Transcribe every line of the items below word for word, leaving out the pictures.
— START OF DATASET RECORDS —
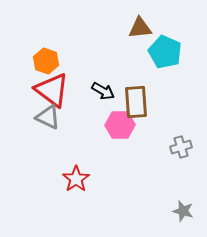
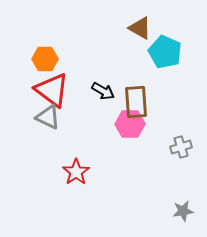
brown triangle: rotated 35 degrees clockwise
orange hexagon: moved 1 px left, 2 px up; rotated 20 degrees counterclockwise
pink hexagon: moved 10 px right, 1 px up
red star: moved 7 px up
gray star: rotated 25 degrees counterclockwise
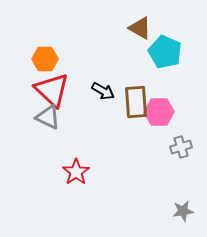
red triangle: rotated 6 degrees clockwise
pink hexagon: moved 29 px right, 12 px up
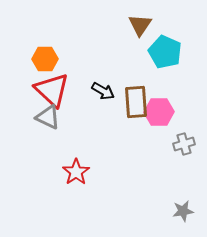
brown triangle: moved 3 px up; rotated 35 degrees clockwise
gray cross: moved 3 px right, 3 px up
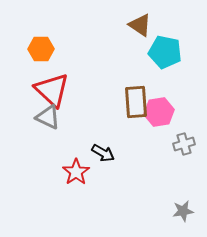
brown triangle: rotated 30 degrees counterclockwise
cyan pentagon: rotated 12 degrees counterclockwise
orange hexagon: moved 4 px left, 10 px up
black arrow: moved 62 px down
pink hexagon: rotated 8 degrees counterclockwise
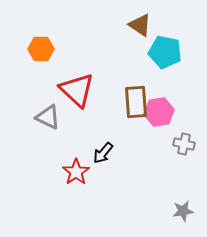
red triangle: moved 25 px right
gray cross: rotated 30 degrees clockwise
black arrow: rotated 100 degrees clockwise
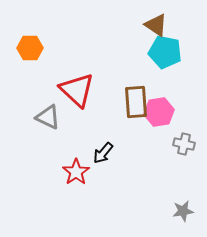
brown triangle: moved 16 px right
orange hexagon: moved 11 px left, 1 px up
— END OF DATASET RECORDS —
● WRITTEN RESPONSE
brown triangle: rotated 35 degrees clockwise
orange hexagon: moved 1 px left, 2 px up; rotated 20 degrees counterclockwise
pink hexagon: moved 10 px right, 1 px up
red star: moved 7 px up
gray star: rotated 25 degrees counterclockwise
red triangle: rotated 6 degrees clockwise
pink hexagon: moved 29 px right, 12 px up
brown triangle: moved 3 px up; rotated 35 degrees clockwise
gray cross: moved 3 px right, 3 px up
brown triangle: rotated 30 degrees counterclockwise
cyan pentagon: rotated 12 degrees counterclockwise
orange hexagon: moved 4 px left, 10 px up
black arrow: moved 62 px down
pink hexagon: rotated 8 degrees counterclockwise
red triangle: moved 25 px right
gray cross: rotated 30 degrees clockwise
black arrow: rotated 100 degrees clockwise
brown triangle: moved 16 px right
orange hexagon: moved 11 px left, 1 px up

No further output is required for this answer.